**Entries supplied:**
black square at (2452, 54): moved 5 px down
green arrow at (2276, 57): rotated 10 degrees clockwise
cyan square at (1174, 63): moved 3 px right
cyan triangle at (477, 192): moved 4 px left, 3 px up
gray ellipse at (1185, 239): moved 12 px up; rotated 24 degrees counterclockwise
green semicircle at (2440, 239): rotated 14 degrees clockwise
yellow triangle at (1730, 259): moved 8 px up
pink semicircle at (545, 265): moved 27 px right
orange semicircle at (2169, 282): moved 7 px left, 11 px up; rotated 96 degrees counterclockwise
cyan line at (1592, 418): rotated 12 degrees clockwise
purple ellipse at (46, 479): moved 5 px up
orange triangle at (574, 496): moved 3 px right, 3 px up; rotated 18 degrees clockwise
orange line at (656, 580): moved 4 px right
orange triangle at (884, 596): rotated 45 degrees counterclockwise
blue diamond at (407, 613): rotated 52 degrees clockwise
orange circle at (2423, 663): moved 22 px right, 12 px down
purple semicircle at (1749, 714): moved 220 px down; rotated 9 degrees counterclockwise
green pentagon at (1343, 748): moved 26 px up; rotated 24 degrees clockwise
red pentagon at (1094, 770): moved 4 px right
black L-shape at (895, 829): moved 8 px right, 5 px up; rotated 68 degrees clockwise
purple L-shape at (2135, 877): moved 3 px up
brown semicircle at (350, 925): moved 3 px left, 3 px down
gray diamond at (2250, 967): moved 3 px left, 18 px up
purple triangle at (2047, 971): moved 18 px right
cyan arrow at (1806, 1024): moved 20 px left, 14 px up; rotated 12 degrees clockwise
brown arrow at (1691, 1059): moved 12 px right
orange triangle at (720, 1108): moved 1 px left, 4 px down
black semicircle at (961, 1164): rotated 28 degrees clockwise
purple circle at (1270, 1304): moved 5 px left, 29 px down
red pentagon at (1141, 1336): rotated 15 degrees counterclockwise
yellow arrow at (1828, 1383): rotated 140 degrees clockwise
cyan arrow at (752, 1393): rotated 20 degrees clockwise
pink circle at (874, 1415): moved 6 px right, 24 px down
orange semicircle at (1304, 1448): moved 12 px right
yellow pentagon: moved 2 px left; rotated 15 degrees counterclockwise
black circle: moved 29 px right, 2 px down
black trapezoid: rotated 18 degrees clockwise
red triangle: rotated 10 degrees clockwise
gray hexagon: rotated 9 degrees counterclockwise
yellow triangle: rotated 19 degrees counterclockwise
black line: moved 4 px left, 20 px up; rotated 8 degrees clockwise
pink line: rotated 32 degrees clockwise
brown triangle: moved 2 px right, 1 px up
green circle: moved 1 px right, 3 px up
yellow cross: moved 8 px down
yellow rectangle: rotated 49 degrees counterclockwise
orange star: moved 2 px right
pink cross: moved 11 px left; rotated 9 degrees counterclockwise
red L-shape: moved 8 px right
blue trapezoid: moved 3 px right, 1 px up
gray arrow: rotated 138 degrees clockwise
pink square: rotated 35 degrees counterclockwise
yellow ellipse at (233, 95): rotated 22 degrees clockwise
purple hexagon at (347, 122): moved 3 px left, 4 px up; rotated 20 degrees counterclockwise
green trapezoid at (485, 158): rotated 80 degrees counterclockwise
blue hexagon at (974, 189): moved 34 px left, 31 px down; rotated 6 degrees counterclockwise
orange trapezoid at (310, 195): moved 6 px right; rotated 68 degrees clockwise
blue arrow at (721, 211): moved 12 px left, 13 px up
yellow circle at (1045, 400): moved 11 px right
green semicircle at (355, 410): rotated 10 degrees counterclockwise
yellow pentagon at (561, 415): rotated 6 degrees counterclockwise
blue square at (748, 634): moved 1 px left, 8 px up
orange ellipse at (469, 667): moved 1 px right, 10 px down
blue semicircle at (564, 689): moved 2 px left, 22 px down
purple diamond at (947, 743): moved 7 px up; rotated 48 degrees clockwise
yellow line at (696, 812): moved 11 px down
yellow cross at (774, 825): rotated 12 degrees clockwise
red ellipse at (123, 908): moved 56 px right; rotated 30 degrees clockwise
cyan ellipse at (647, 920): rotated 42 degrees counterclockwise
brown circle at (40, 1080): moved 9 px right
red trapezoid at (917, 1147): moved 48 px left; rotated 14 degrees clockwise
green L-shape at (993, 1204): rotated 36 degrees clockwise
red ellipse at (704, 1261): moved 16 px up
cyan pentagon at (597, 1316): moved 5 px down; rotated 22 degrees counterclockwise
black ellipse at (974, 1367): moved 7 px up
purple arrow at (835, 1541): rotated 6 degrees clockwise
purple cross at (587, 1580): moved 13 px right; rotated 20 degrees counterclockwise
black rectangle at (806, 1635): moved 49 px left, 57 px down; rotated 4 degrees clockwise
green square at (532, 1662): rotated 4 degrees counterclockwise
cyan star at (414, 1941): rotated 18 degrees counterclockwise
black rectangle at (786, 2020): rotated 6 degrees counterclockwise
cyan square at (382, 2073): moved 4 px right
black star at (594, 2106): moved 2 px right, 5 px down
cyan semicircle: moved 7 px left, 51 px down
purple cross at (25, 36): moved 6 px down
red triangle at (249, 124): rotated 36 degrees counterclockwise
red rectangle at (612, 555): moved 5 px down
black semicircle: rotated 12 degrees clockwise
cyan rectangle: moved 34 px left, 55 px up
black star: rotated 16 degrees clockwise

**Objective:** Copy every line of the listing above word for word, changing nothing.

**Solution to the problem:**
black square at (2452, 54): moved 5 px down
green arrow at (2276, 57): rotated 10 degrees clockwise
cyan square at (1174, 63): moved 3 px right
cyan triangle at (477, 192): moved 4 px left, 3 px up
gray ellipse at (1185, 239): moved 12 px up; rotated 24 degrees counterclockwise
green semicircle at (2440, 239): rotated 14 degrees clockwise
yellow triangle at (1730, 259): moved 8 px up
pink semicircle at (545, 265): moved 27 px right
orange semicircle at (2169, 282): moved 7 px left, 11 px up; rotated 96 degrees counterclockwise
cyan line at (1592, 418): rotated 12 degrees clockwise
purple ellipse at (46, 479): moved 5 px up
orange triangle at (574, 496): moved 3 px right, 3 px up; rotated 18 degrees clockwise
orange line at (656, 580): moved 4 px right
orange triangle at (884, 596): rotated 45 degrees counterclockwise
blue diamond at (407, 613): rotated 52 degrees clockwise
orange circle at (2423, 663): moved 22 px right, 12 px down
purple semicircle at (1749, 714): moved 220 px down; rotated 9 degrees counterclockwise
green pentagon at (1343, 748): moved 26 px up; rotated 24 degrees clockwise
red pentagon at (1094, 770): moved 4 px right
black L-shape at (895, 829): moved 8 px right, 5 px up; rotated 68 degrees clockwise
purple L-shape at (2135, 877): moved 3 px up
brown semicircle at (350, 925): moved 3 px left, 3 px down
gray diamond at (2250, 967): moved 3 px left, 18 px up
purple triangle at (2047, 971): moved 18 px right
cyan arrow at (1806, 1024): moved 20 px left, 14 px up; rotated 12 degrees clockwise
brown arrow at (1691, 1059): moved 12 px right
orange triangle at (720, 1108): moved 1 px left, 4 px down
black semicircle at (961, 1164): rotated 28 degrees clockwise
purple circle at (1270, 1304): moved 5 px left, 29 px down
red pentagon at (1141, 1336): rotated 15 degrees counterclockwise
yellow arrow at (1828, 1383): rotated 140 degrees clockwise
cyan arrow at (752, 1393): rotated 20 degrees clockwise
pink circle at (874, 1415): moved 6 px right, 24 px down
orange semicircle at (1304, 1448): moved 12 px right
yellow pentagon: moved 2 px left; rotated 15 degrees counterclockwise
black circle: moved 29 px right, 2 px down
black trapezoid: rotated 18 degrees clockwise
red triangle: rotated 10 degrees clockwise
gray hexagon: rotated 9 degrees counterclockwise
yellow triangle: rotated 19 degrees counterclockwise
black line: moved 4 px left, 20 px up; rotated 8 degrees clockwise
pink line: rotated 32 degrees clockwise
brown triangle: moved 2 px right, 1 px up
green circle: moved 1 px right, 3 px up
yellow cross: moved 8 px down
yellow rectangle: rotated 49 degrees counterclockwise
orange star: moved 2 px right
pink cross: moved 11 px left; rotated 9 degrees counterclockwise
red L-shape: moved 8 px right
blue trapezoid: moved 3 px right, 1 px up
gray arrow: rotated 138 degrees clockwise
pink square: rotated 35 degrees counterclockwise
yellow ellipse at (233, 95): rotated 22 degrees clockwise
purple hexagon at (347, 122): moved 3 px left, 4 px up; rotated 20 degrees counterclockwise
green trapezoid at (485, 158): rotated 80 degrees counterclockwise
blue hexagon at (974, 189): moved 34 px left, 31 px down; rotated 6 degrees counterclockwise
orange trapezoid at (310, 195): moved 6 px right; rotated 68 degrees clockwise
blue arrow at (721, 211): moved 12 px left, 13 px up
yellow circle at (1045, 400): moved 11 px right
green semicircle at (355, 410): rotated 10 degrees counterclockwise
yellow pentagon at (561, 415): rotated 6 degrees counterclockwise
blue square at (748, 634): moved 1 px left, 8 px up
orange ellipse at (469, 667): moved 1 px right, 10 px down
blue semicircle at (564, 689): moved 2 px left, 22 px down
purple diamond at (947, 743): moved 7 px up; rotated 48 degrees clockwise
yellow line at (696, 812): moved 11 px down
yellow cross at (774, 825): rotated 12 degrees clockwise
red ellipse at (123, 908): moved 56 px right; rotated 30 degrees clockwise
cyan ellipse at (647, 920): rotated 42 degrees counterclockwise
brown circle at (40, 1080): moved 9 px right
red trapezoid at (917, 1147): moved 48 px left; rotated 14 degrees clockwise
green L-shape at (993, 1204): rotated 36 degrees clockwise
red ellipse at (704, 1261): moved 16 px up
cyan pentagon at (597, 1316): moved 5 px down; rotated 22 degrees counterclockwise
black ellipse at (974, 1367): moved 7 px up
purple arrow at (835, 1541): rotated 6 degrees clockwise
purple cross at (587, 1580): moved 13 px right; rotated 20 degrees counterclockwise
black rectangle at (806, 1635): moved 49 px left, 57 px down; rotated 4 degrees clockwise
green square at (532, 1662): rotated 4 degrees counterclockwise
cyan star at (414, 1941): rotated 18 degrees counterclockwise
black rectangle at (786, 2020): rotated 6 degrees counterclockwise
cyan square at (382, 2073): moved 4 px right
black star at (594, 2106): moved 2 px right, 5 px down
cyan semicircle: moved 7 px left, 51 px down
purple cross at (25, 36): moved 6 px down
red triangle at (249, 124): rotated 36 degrees counterclockwise
red rectangle at (612, 555): moved 5 px down
black semicircle: rotated 12 degrees clockwise
cyan rectangle: moved 34 px left, 55 px up
black star: rotated 16 degrees clockwise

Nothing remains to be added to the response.